## Dataset records
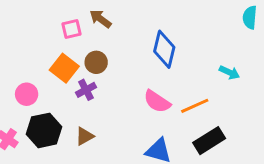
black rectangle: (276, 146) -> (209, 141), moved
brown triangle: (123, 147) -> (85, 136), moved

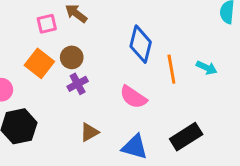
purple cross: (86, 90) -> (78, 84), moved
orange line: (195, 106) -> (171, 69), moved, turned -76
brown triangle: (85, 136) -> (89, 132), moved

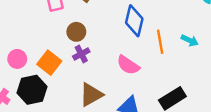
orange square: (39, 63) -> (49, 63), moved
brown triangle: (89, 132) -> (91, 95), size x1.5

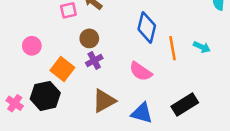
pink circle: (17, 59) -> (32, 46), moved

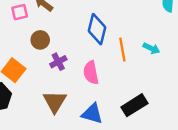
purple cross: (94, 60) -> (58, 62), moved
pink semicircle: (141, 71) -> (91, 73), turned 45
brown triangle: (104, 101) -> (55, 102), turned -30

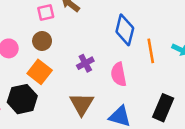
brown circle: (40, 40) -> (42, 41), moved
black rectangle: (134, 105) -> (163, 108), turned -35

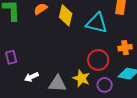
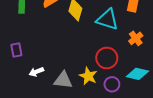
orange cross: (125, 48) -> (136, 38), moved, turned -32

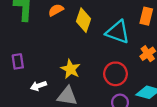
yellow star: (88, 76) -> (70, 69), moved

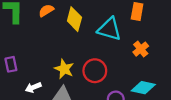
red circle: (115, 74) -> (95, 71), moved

## Exercise details
Copy every record verbatim while leaving each picture out.

## Response box
black rectangle: (276, 146) -> (209, 141), moved
brown triangle: (123, 147) -> (85, 136), moved

purple cross: (86, 90) -> (78, 84), moved
orange line: (195, 106) -> (171, 69), moved, turned -76
brown triangle: (85, 136) -> (89, 132), moved

orange square: (39, 63) -> (49, 63), moved
brown triangle: (89, 132) -> (91, 95), size x1.5

pink circle: (17, 59) -> (32, 46), moved

purple cross: (94, 60) -> (58, 62), moved
pink semicircle: (141, 71) -> (91, 73), turned 45
brown triangle: (104, 101) -> (55, 102), turned -30

brown circle: (40, 40) -> (42, 41), moved
black rectangle: (134, 105) -> (163, 108), turned -35

orange cross: (125, 48) -> (136, 38), moved, turned -32

yellow star: (88, 76) -> (70, 69), moved

red circle: (115, 74) -> (95, 71), moved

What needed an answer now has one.